EXERCISE BRIEF: The lines from the start of the records through the one containing "L102: 47uH (GND, LOAD) -> none" are to be restated word for word; please include both ends.

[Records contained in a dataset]
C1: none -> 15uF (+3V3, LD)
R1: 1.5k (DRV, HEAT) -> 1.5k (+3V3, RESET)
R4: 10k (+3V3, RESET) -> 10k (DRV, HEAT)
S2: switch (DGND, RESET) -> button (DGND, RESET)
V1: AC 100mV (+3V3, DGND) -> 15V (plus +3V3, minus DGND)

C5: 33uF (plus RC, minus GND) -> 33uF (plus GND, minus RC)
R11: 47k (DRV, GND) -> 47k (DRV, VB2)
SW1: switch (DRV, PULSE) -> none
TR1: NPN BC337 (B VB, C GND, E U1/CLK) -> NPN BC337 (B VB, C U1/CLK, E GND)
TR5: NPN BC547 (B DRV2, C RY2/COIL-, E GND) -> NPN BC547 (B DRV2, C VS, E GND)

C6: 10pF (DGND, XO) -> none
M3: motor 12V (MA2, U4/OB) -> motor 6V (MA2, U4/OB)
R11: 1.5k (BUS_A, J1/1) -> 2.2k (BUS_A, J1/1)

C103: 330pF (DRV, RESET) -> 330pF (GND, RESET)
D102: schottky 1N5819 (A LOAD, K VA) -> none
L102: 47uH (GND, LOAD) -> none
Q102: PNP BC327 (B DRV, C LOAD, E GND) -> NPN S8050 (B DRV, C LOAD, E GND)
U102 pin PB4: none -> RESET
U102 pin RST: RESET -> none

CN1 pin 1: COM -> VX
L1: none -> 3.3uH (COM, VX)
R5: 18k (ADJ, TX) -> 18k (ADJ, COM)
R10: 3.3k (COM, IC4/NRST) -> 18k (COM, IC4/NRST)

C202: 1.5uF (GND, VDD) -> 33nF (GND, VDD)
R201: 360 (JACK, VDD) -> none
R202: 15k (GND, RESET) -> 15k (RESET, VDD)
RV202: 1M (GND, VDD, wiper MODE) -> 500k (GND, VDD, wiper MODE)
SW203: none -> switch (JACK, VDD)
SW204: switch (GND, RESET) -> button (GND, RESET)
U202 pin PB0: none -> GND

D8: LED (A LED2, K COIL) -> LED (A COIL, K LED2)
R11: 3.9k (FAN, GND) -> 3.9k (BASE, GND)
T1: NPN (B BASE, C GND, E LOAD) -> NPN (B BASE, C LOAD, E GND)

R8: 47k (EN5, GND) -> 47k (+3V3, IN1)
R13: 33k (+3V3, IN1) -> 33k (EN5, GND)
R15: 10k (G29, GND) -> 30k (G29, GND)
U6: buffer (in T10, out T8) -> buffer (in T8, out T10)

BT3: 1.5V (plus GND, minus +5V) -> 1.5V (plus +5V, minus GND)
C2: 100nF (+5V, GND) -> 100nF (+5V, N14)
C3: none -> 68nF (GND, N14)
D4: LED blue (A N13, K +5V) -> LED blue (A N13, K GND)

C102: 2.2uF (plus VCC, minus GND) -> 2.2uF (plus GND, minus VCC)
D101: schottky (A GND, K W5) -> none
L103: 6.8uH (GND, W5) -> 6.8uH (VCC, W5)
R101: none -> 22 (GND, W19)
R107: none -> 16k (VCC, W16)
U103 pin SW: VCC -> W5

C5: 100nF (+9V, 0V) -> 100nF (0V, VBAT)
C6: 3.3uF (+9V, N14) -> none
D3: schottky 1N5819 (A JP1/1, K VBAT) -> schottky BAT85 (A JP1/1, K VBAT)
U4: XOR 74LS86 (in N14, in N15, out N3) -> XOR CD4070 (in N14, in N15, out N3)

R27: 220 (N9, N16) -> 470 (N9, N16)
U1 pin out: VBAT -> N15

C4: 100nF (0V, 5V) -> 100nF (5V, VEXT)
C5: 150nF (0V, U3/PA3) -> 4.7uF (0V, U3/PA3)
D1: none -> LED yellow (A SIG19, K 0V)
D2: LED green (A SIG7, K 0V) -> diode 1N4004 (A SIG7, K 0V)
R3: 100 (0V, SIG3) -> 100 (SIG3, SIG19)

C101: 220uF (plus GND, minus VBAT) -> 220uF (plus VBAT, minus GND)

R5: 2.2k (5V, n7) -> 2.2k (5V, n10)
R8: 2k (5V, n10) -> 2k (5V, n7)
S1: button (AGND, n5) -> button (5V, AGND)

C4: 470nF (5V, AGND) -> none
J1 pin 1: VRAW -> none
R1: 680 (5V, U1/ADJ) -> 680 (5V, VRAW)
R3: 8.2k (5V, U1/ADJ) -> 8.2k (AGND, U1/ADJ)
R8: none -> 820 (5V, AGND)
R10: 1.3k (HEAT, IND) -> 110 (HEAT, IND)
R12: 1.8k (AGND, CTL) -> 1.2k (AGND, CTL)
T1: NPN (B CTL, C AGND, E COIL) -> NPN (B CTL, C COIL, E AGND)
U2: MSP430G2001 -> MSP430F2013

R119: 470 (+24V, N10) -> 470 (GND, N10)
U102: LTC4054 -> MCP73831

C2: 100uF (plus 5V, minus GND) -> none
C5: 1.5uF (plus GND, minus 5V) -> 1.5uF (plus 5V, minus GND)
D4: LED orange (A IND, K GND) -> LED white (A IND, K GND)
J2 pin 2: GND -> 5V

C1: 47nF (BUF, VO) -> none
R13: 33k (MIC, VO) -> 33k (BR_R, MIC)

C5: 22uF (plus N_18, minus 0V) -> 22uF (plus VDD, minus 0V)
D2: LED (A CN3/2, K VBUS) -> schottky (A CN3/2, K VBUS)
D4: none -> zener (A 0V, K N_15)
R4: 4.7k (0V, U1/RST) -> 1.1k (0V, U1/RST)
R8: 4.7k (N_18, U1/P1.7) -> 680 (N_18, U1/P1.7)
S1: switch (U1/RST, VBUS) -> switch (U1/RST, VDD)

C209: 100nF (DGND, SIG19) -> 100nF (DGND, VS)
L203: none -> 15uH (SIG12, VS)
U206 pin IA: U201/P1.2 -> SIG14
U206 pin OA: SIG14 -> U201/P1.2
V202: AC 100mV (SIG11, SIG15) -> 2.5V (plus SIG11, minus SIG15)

SOLUTION:
C1: none -> 15uF (+3V3, LD)
R1: 1.5k (DRV, HEAT) -> 1.5k (+3V3, RESET)
R4: 10k (+3V3, RESET) -> 10k (DRV, HEAT)
S2: switch (DGND, RESET) -> button (DGND, RESET)
V1: AC 100mV (+3V3, DGND) -> 15V (plus +3V3, minus DGND)

C5: 33uF (plus RC, minus GND) -> 33uF (plus GND, minus RC)
R11: 47k (DRV, GND) -> 47k (DRV, VB2)
SW1: switch (DRV, PULSE) -> none
TR1: NPN BC337 (B VB, C GND, E U1/CLK) -> NPN BC337 (B VB, C U1/CLK, E GND)
TR5: NPN BC547 (B DRV2, C RY2/COIL-, E GND) -> NPN BC547 (B DRV2, C VS, E GND)

C6: 10pF (DGND, XO) -> none
M3: motor 12V (MA2, U4/OB) -> motor 6V (MA2, U4/OB)
R11: 1.5k (BUS_A, J1/1) -> 2.2k (BUS_A, J1/1)

C103: 330pF (DRV, RESET) -> 330pF (GND, RESET)
D102: schottky 1N5819 (A LOAD, K VA) -> none
L102: 47uH (GND, LOAD) -> none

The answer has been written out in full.